EXERCISE REQUIREMENTS: Output all of the data exactly as it appears, but leave out any pictures it contains.

DATASET CONTENT:

=== Begin Enclosure ===

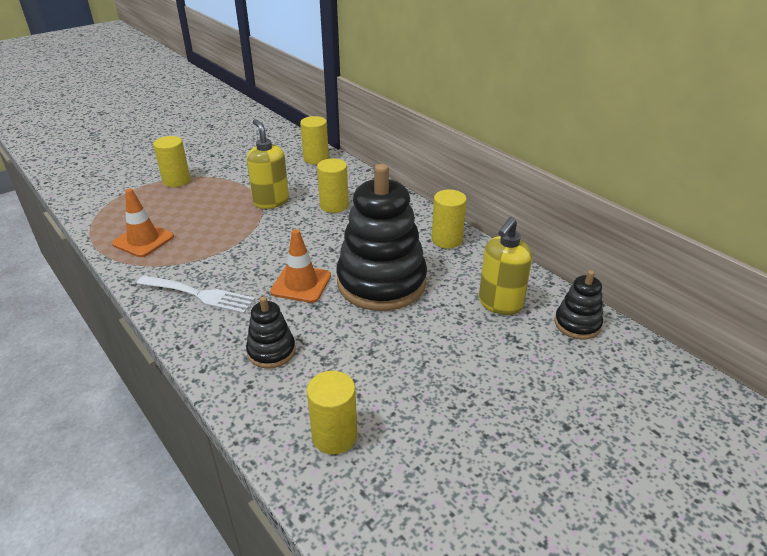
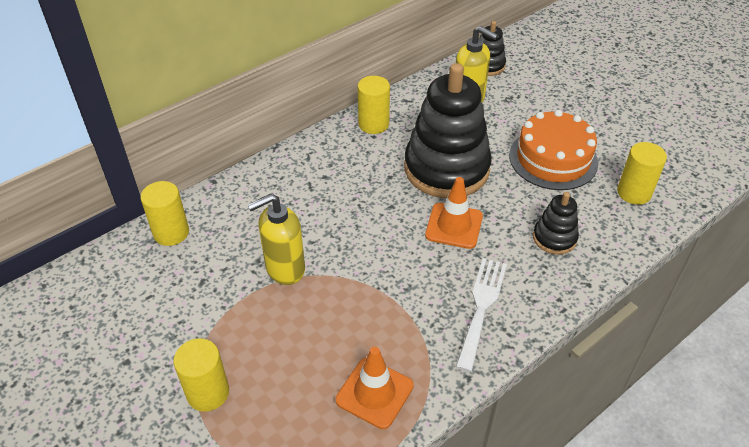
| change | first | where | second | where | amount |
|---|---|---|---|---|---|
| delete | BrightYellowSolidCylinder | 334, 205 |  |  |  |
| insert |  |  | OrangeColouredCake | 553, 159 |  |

=== End Enclosure ===

OUTPUT:
| change | first | where | second | where | amount |
|---|---|---|---|---|---|
| delete | BrightYellowSolidCylinder | 334, 205 |  |  |  |
| insert |  |  | OrangeColouredCake | 553, 159 |  |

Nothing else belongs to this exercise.